══ Records for the task ══

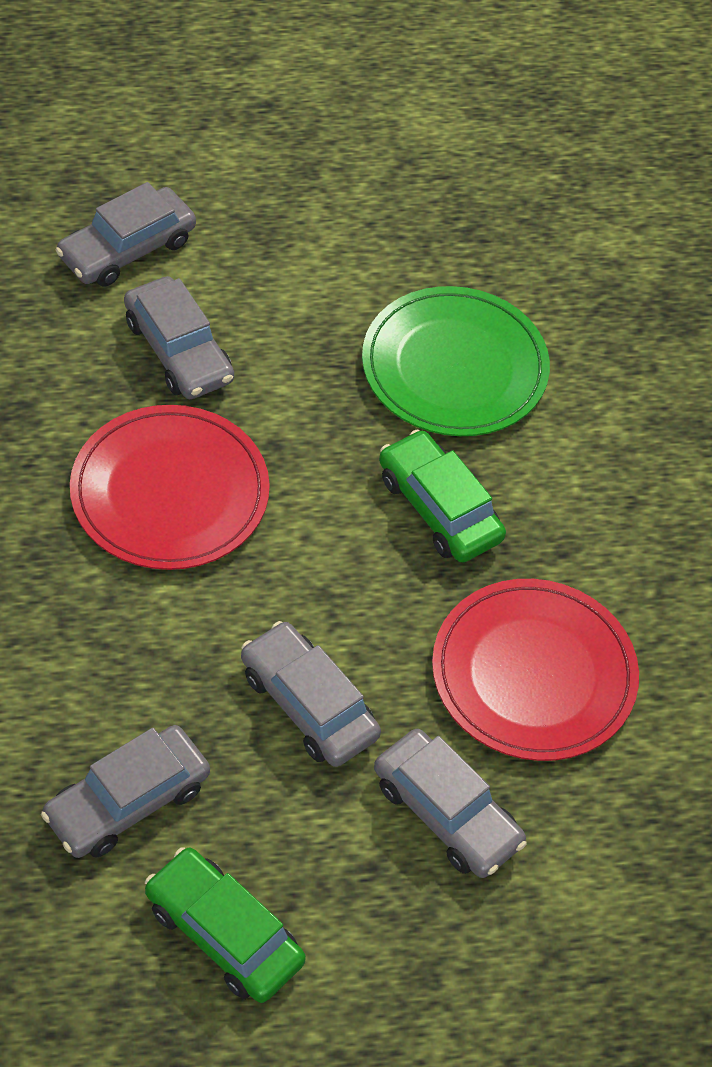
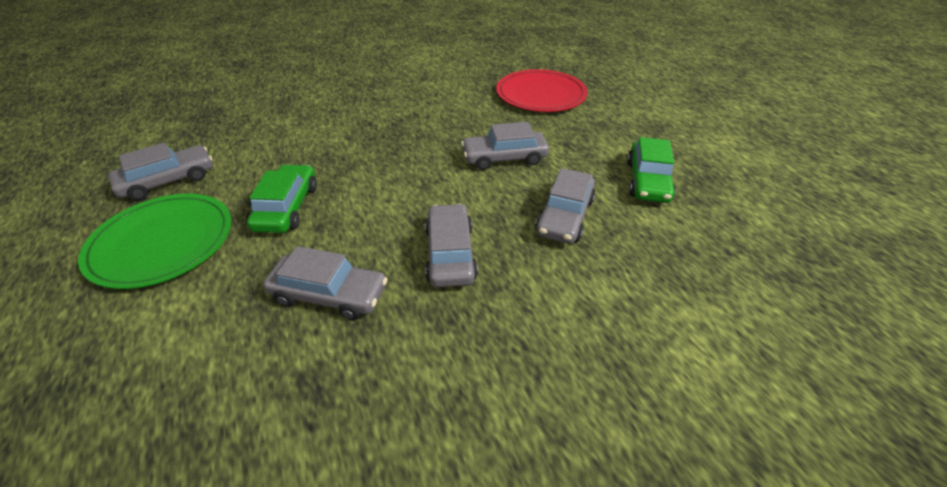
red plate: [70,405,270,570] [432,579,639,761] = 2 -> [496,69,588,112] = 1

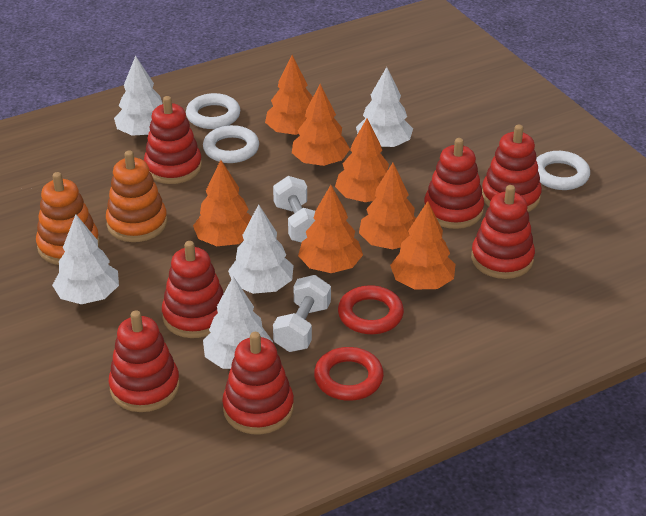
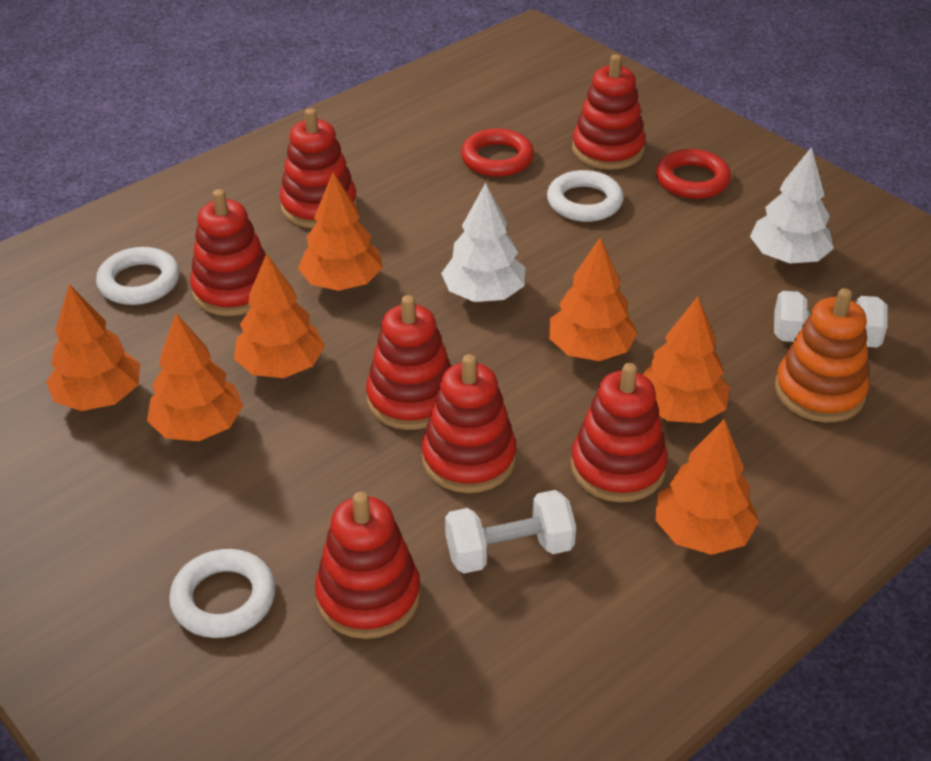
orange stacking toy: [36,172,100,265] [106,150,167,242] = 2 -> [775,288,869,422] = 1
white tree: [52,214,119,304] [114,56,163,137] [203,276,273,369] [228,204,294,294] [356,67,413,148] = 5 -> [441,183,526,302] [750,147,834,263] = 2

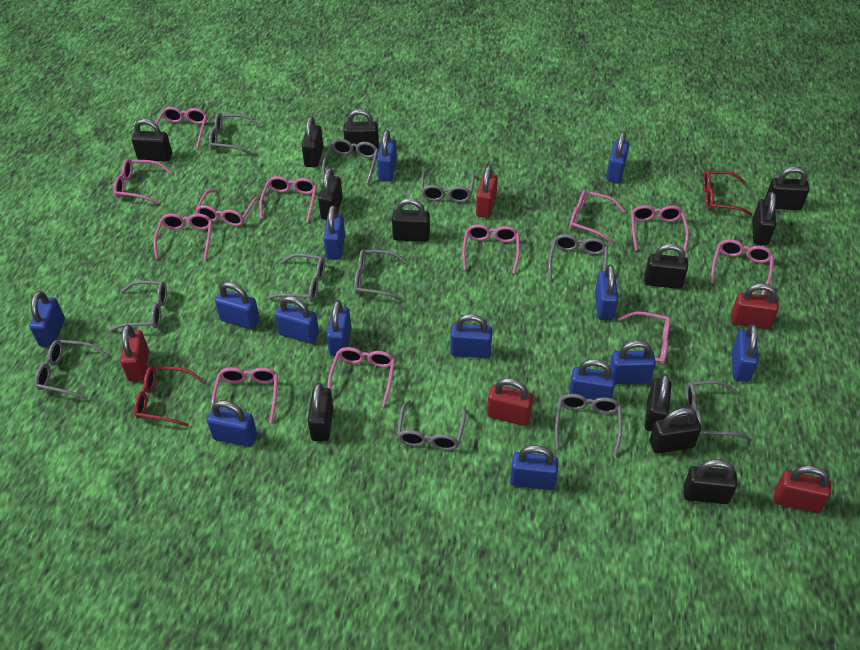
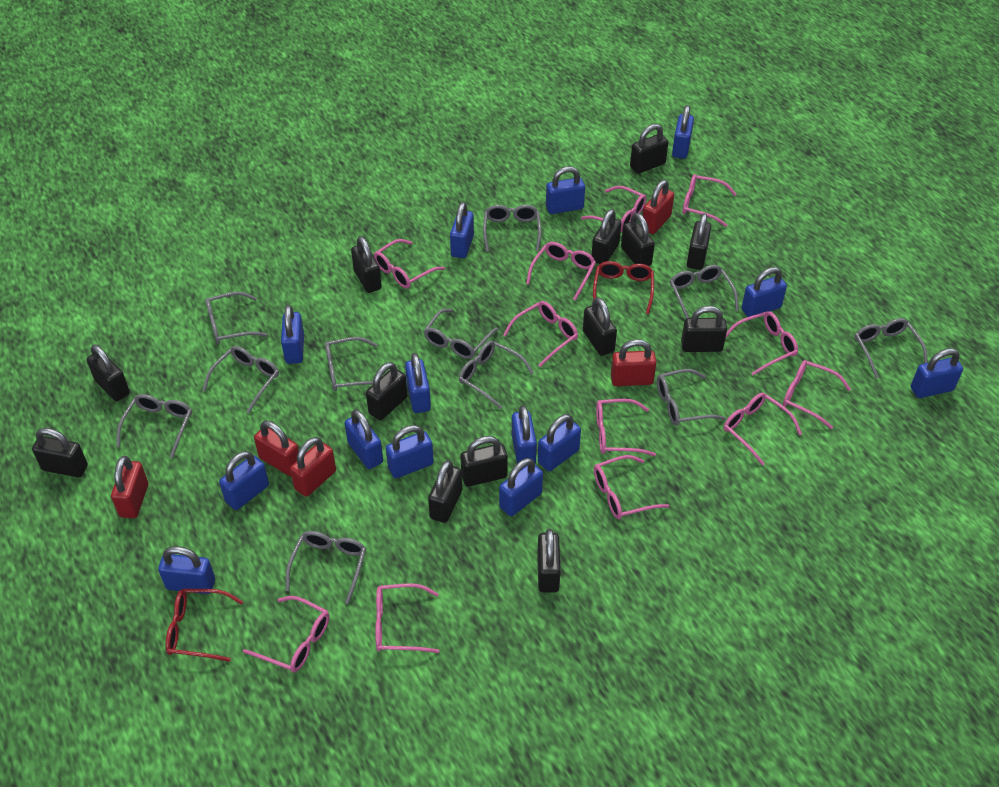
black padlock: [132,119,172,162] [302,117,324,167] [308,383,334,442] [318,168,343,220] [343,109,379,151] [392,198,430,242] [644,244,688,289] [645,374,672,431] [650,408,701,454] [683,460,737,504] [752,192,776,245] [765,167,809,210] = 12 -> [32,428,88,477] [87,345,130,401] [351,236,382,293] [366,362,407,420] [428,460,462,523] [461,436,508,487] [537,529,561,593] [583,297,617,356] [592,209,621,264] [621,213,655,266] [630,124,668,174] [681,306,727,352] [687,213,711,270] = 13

═══
══ Records for the task ══

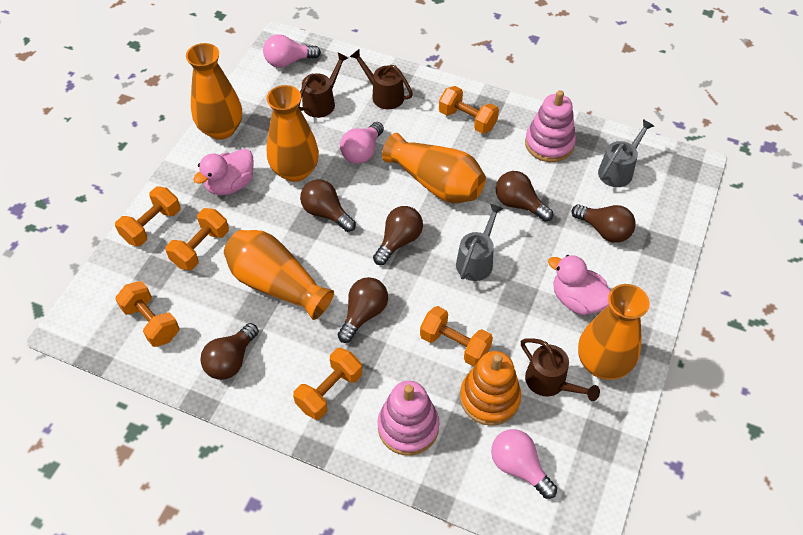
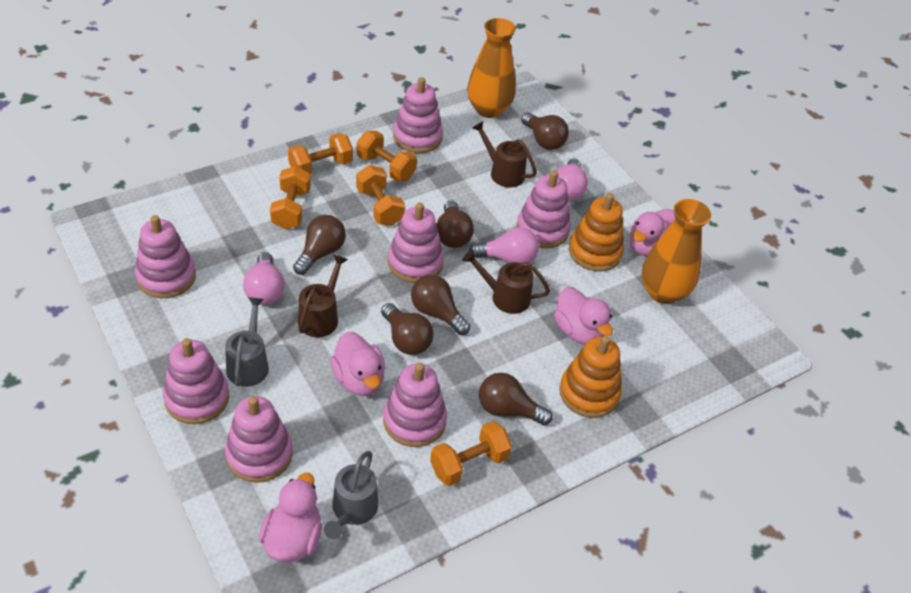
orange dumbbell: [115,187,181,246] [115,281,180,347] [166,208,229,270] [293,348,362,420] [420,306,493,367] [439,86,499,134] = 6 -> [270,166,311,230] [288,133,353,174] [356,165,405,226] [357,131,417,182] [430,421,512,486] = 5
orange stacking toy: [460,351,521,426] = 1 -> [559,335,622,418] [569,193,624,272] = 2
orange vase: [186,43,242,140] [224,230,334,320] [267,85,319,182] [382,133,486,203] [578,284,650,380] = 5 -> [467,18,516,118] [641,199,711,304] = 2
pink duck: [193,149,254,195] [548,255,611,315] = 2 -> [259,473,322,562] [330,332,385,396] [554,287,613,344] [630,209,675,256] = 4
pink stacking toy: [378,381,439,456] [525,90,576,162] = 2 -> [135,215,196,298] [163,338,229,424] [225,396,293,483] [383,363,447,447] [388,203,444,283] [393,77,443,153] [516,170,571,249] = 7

═══

Exercise: Please output exactly the lines between the one holding "orange dumbbell: [115,187,181,246]" and the one holding "pink stacking toy: [378,381,439,456]" in the records above, inclusive, and nothing more.

Expected output:
orange dumbbell: [115,187,181,246] [115,281,180,347] [166,208,229,270] [293,348,362,420] [420,306,493,367] [439,86,499,134] = 6 -> [270,166,311,230] [288,133,353,174] [356,165,405,226] [357,131,417,182] [430,421,512,486] = 5
orange stacking toy: [460,351,521,426] = 1 -> [559,335,622,418] [569,193,624,272] = 2
orange vase: [186,43,242,140] [224,230,334,320] [267,85,319,182] [382,133,486,203] [578,284,650,380] = 5 -> [467,18,516,118] [641,199,711,304] = 2
pink duck: [193,149,254,195] [548,255,611,315] = 2 -> [259,473,322,562] [330,332,385,396] [554,287,613,344] [630,209,675,256] = 4
pink stacking toy: [378,381,439,456] [525,90,576,162] = 2 -> [135,215,196,298] [163,338,229,424] [225,396,293,483] [383,363,447,447] [388,203,444,283] [393,77,443,153] [516,170,571,249] = 7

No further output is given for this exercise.